### Task statement
If a line of the records holds the word "turned", copy it out.

*** The data ***

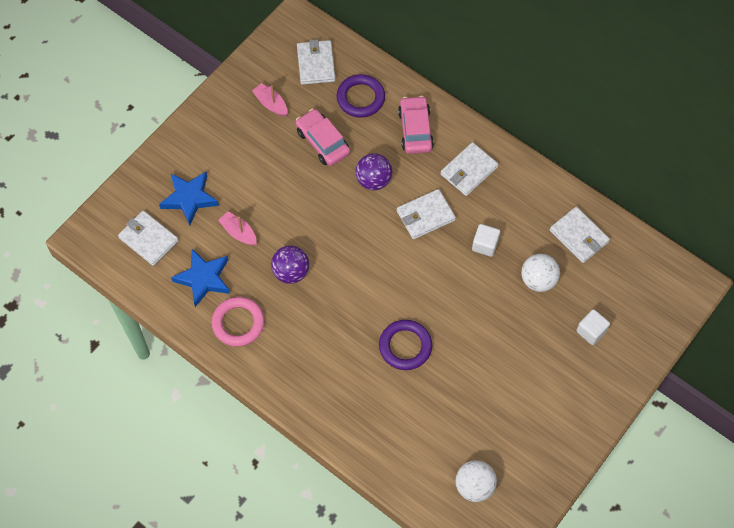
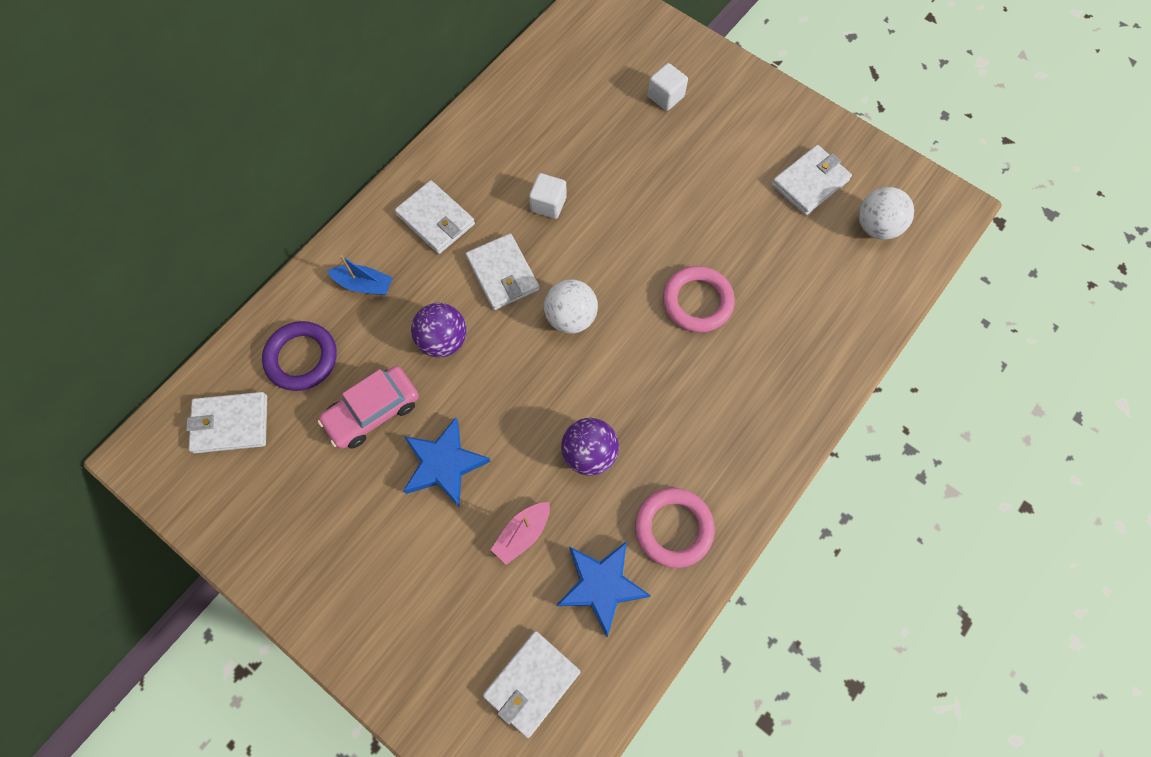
camera: 90 degrees left, 5 degrees up
blue star [159,172,219,225] -> blue star moved to [403,417,491,507]
pink boat [252,83,287,116] -> none
purple ring [379,320,432,370] -> pink ring [663,266,735,333]
pink car [398,96,434,154] -> blue boat [327,255,393,295]
white ball [521,254,560,292] -> white ball moved to [544,279,598,334]
white wallet [550,207,610,263] -> white wallet moved to [772,145,852,215]

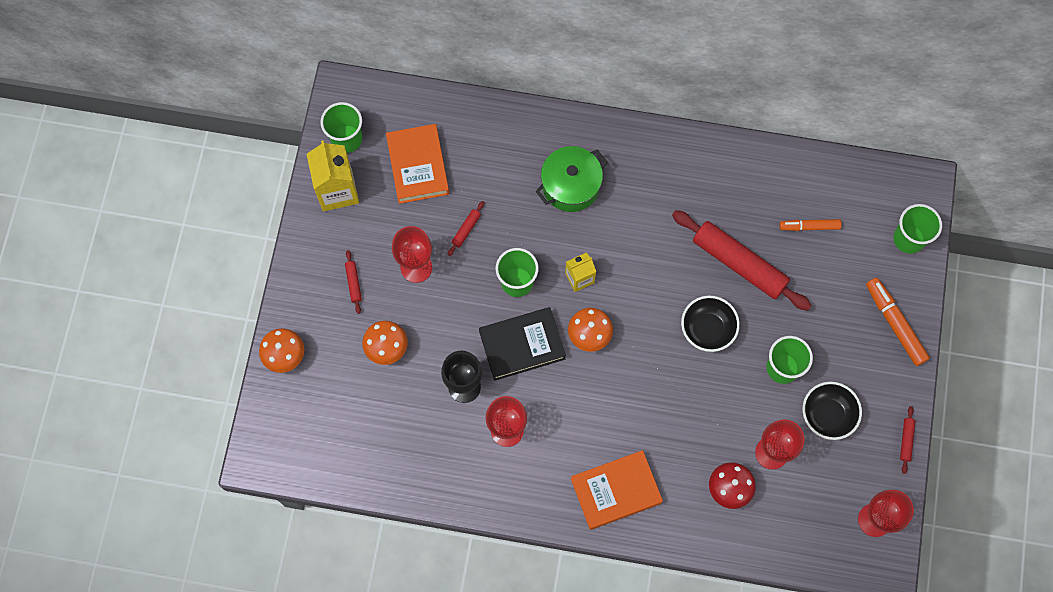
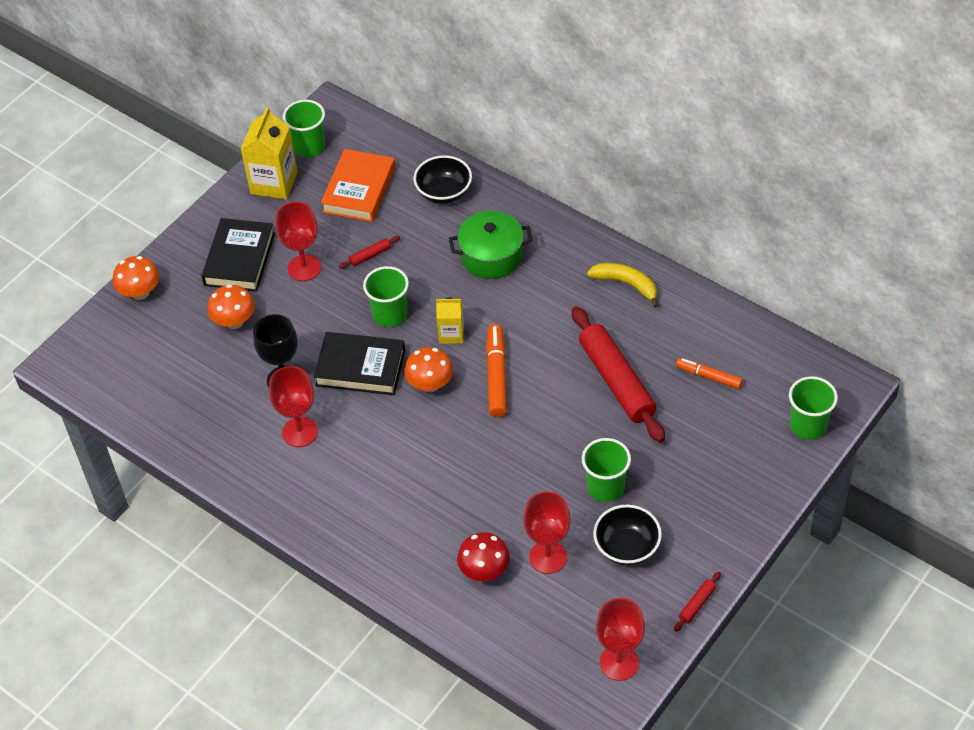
camera: 30 degrees right, 20 degrees down
red rolling pin [345,250,362,314] -> black book [201,218,275,292]
orange book [571,450,663,530] -> none
black bowl [681,296,740,352] -> black bowl moved to [413,155,472,204]
orange marker [866,278,930,366] -> orange marker moved to [486,324,507,417]
none -> yellow banana [587,263,659,308]

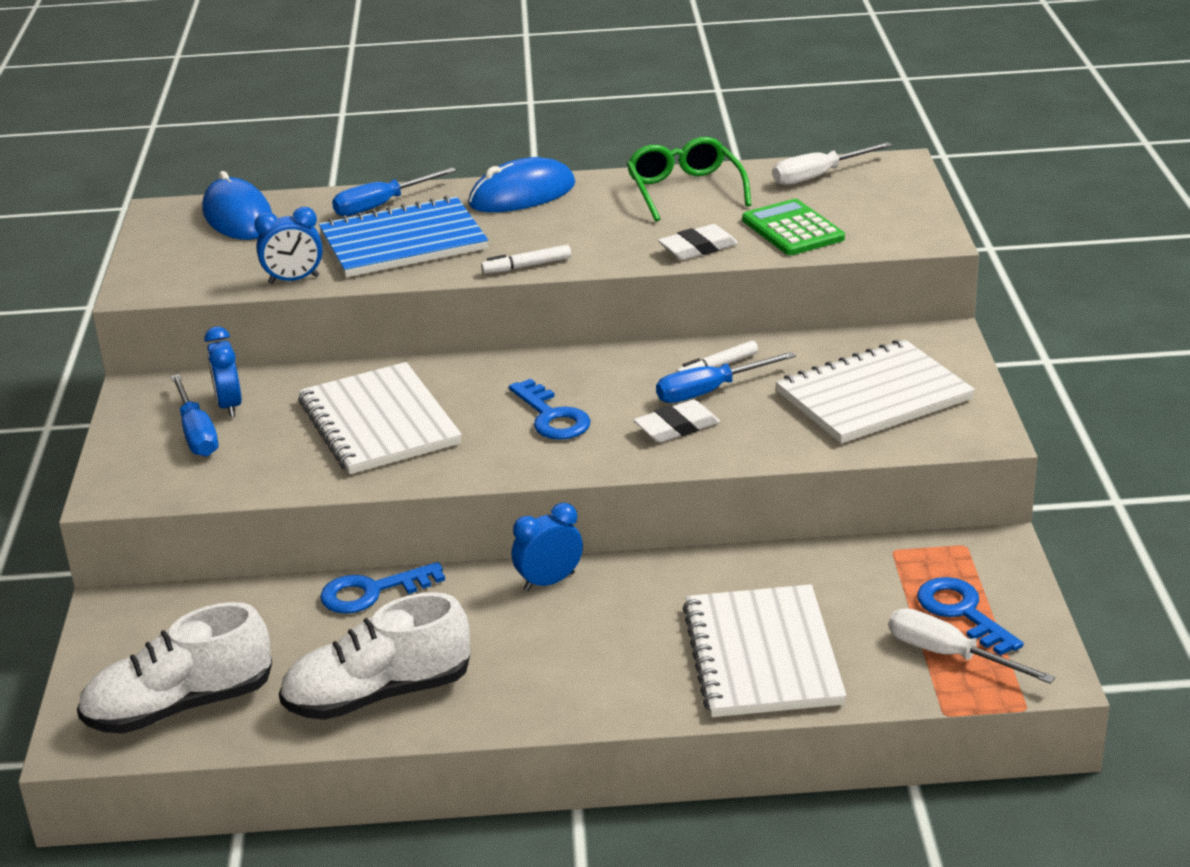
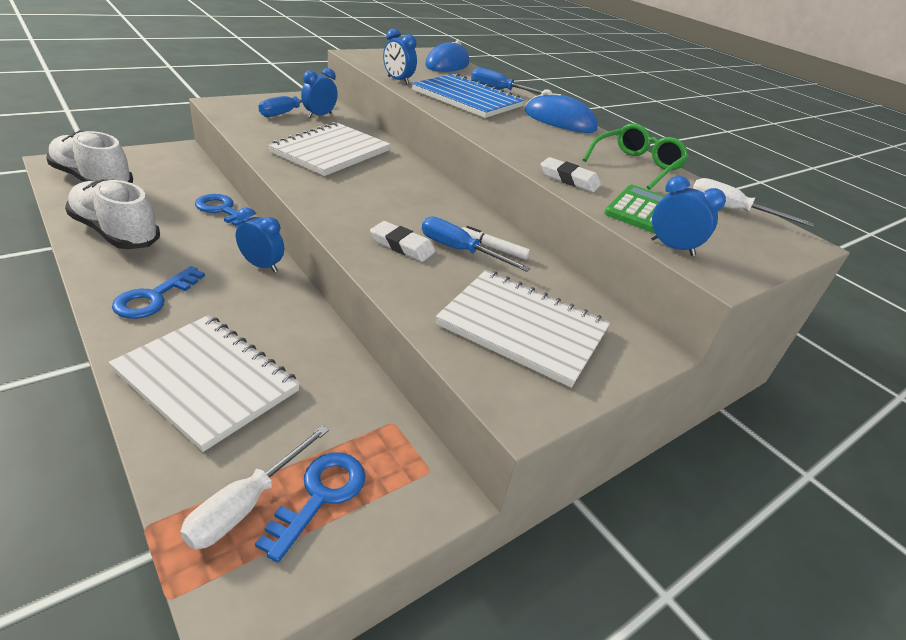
camera: 50 degrees right, 5 degrees up
white marker [481,245,571,274] -> none
blue key [509,379,591,440] -> blue key moved to [112,266,205,319]
white notebook [683,584,847,717] -> white notebook turned 75 degrees clockwise [109,315,300,452]
white screwdriver [889,608,1055,684] -> white screwdriver turned 150 degrees counterclockwise [180,425,329,549]
none -> blue clock [651,176,726,256]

*** End of The data ***

### Solved exercise
white notebook [683,584,847,717] -> white notebook turned 75 degrees clockwise [109,315,300,452]
white screwdriver [889,608,1055,684] -> white screwdriver turned 150 degrees counterclockwise [180,425,329,549]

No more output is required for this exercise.